TASK DESCRIPTION: Copy each line below that has "size".

RECORDS FOR THE TASK:
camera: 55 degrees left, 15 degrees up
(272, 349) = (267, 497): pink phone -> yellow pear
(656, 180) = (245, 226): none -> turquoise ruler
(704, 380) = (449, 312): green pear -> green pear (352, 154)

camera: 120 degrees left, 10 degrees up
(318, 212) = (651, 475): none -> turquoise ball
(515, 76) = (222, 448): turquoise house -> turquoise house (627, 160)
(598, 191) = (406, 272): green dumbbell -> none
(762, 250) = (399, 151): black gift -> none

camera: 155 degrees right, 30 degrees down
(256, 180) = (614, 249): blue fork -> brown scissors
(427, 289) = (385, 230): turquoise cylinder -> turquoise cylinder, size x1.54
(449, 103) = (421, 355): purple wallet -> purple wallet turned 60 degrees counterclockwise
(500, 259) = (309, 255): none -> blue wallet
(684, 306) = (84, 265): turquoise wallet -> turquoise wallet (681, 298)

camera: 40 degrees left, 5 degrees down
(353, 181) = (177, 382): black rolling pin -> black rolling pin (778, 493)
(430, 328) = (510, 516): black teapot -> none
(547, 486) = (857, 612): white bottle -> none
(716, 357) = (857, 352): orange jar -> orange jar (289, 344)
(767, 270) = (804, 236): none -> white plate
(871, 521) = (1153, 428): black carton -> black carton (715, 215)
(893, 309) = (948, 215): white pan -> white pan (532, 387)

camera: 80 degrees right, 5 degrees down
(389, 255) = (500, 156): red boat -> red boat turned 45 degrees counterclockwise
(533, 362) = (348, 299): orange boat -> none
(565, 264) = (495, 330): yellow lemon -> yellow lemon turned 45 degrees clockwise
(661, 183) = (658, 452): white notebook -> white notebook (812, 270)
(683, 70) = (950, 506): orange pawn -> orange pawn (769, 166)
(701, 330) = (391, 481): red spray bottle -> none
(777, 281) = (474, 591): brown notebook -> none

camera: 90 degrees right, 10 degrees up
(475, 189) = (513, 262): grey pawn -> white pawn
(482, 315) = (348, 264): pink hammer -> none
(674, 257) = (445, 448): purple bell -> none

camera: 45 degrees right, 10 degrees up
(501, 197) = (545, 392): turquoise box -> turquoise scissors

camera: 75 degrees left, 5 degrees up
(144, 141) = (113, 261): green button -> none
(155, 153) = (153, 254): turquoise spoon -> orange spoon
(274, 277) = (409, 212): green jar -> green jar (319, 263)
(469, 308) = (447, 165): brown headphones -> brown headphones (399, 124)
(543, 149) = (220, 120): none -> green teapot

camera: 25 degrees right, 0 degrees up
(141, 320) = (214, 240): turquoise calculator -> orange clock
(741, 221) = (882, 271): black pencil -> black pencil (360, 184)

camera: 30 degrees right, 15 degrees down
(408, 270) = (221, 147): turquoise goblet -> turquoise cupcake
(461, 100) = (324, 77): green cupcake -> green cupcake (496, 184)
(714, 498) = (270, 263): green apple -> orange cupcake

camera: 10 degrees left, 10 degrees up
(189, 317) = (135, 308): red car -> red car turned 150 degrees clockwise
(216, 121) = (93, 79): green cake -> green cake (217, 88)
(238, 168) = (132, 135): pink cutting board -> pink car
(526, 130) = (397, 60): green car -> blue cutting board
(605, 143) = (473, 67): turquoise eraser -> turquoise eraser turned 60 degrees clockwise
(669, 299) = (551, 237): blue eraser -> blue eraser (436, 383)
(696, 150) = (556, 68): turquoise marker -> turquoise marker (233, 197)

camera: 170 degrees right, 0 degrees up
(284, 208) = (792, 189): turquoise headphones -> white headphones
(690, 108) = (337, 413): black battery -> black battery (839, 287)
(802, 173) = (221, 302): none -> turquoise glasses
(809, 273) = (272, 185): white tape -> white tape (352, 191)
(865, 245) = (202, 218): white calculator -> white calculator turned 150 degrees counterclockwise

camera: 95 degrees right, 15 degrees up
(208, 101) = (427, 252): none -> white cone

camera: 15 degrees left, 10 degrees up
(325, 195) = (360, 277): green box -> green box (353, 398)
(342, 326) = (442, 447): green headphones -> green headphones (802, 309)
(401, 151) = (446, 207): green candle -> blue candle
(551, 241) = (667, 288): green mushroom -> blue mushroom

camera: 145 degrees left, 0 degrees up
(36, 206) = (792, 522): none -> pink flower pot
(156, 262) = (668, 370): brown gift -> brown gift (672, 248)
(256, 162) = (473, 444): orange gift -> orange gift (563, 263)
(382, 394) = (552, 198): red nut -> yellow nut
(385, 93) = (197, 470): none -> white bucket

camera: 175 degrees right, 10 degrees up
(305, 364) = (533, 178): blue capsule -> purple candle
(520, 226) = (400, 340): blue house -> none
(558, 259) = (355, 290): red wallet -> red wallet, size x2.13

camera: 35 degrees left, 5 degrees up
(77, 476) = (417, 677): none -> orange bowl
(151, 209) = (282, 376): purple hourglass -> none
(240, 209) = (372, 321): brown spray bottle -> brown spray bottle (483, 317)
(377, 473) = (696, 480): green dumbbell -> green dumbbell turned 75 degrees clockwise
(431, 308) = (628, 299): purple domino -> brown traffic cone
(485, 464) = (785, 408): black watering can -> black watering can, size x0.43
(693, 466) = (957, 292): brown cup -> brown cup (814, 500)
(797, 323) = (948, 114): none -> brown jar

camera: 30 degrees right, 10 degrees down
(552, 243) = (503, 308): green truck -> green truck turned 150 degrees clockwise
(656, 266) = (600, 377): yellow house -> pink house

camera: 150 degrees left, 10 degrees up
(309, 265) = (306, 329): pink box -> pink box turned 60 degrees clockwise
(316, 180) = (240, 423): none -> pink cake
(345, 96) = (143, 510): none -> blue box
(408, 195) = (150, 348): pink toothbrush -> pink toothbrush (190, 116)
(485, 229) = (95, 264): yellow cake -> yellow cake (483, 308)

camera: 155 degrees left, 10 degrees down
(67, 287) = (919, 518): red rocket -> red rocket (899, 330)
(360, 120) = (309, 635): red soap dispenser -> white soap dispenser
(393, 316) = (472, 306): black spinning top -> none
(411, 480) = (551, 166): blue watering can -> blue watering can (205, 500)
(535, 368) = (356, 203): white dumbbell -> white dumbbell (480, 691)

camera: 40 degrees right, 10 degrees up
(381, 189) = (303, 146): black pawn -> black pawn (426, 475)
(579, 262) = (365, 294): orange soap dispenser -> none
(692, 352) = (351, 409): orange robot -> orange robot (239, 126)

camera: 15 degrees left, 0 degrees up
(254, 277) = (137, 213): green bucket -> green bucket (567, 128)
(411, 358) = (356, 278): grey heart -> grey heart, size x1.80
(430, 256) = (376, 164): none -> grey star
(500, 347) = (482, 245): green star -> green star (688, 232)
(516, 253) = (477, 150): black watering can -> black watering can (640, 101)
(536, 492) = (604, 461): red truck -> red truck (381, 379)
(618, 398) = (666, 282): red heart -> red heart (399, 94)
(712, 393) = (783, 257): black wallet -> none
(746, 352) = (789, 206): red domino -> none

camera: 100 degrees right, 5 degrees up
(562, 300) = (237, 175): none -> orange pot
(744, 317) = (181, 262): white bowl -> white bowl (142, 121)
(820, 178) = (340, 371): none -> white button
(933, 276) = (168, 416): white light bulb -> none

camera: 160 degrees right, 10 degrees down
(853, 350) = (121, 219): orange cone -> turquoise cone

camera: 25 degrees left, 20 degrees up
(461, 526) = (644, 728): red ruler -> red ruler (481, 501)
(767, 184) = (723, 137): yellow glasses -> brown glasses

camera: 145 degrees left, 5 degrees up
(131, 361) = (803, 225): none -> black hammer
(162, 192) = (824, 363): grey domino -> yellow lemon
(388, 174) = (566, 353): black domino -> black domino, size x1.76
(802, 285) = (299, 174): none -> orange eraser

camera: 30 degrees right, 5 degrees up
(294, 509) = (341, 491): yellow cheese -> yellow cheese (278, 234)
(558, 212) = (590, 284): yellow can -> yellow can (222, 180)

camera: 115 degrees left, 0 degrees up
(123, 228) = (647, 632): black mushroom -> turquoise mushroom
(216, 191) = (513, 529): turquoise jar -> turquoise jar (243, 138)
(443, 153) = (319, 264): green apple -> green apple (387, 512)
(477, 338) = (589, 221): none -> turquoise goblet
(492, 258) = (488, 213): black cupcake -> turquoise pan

ANSWER SECTION:
(427, 289) = (385, 230): turquoise cylinder -> turquoise cylinder, size x1.54
(558, 259) = (355, 290): red wallet -> red wallet, size x2.13
(485, 464) = (785, 408): black watering can -> black watering can, size x0.43
(411, 358) = (356, 278): grey heart -> grey heart, size x1.80
(388, 174) = (566, 353): black domino -> black domino, size x1.76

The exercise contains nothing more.